#### [Description of the task]
Search the records below for the word "orange", then return every line where it appears.

(Stored entries)
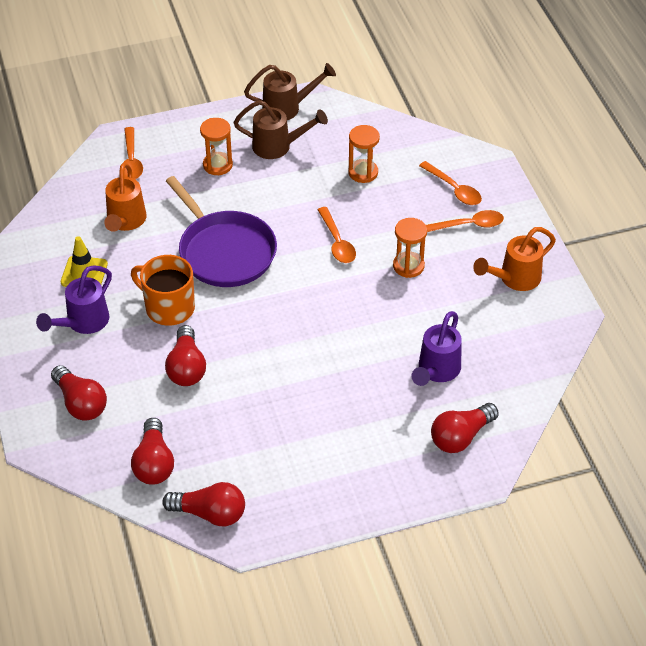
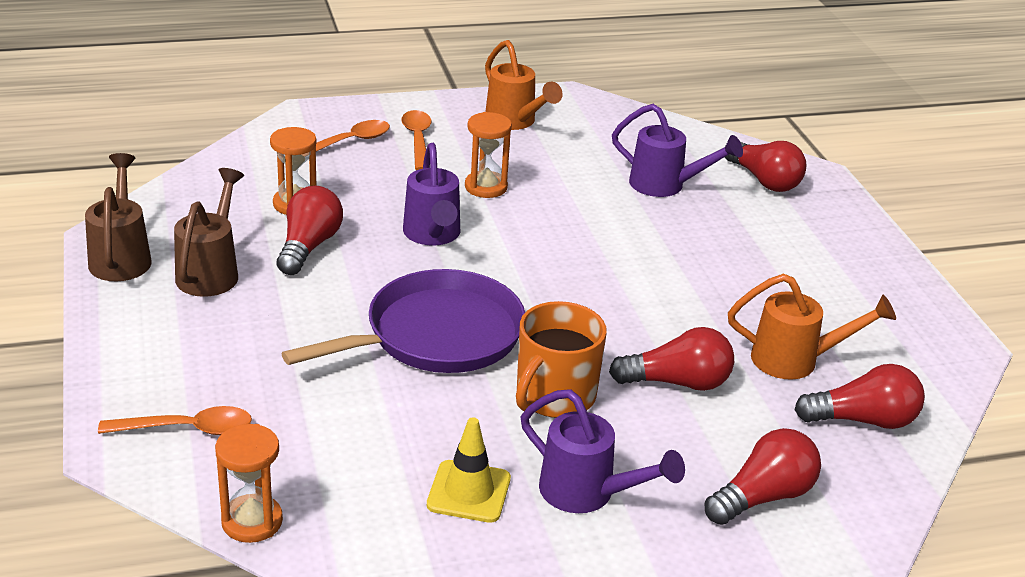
camera: 90 degrees left, 15 degrees down
(125, 222) = (348, 440): orange watering can -> orange watering can (796, 360)
(210, 513) = (934, 372): red light bulb -> red light bulb (309, 246)
(217, 165) = (234, 332): orange hourglass -> orange hourglass (252, 521)
(337, 242) = (433, 236): orange spoon -> purple watering can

#### [Exercise solution]
(125, 222) = (348, 440): orange watering can -> orange watering can (796, 360)
(217, 165) = (234, 332): orange hourglass -> orange hourglass (252, 521)
(337, 242) = (433, 236): orange spoon -> purple watering can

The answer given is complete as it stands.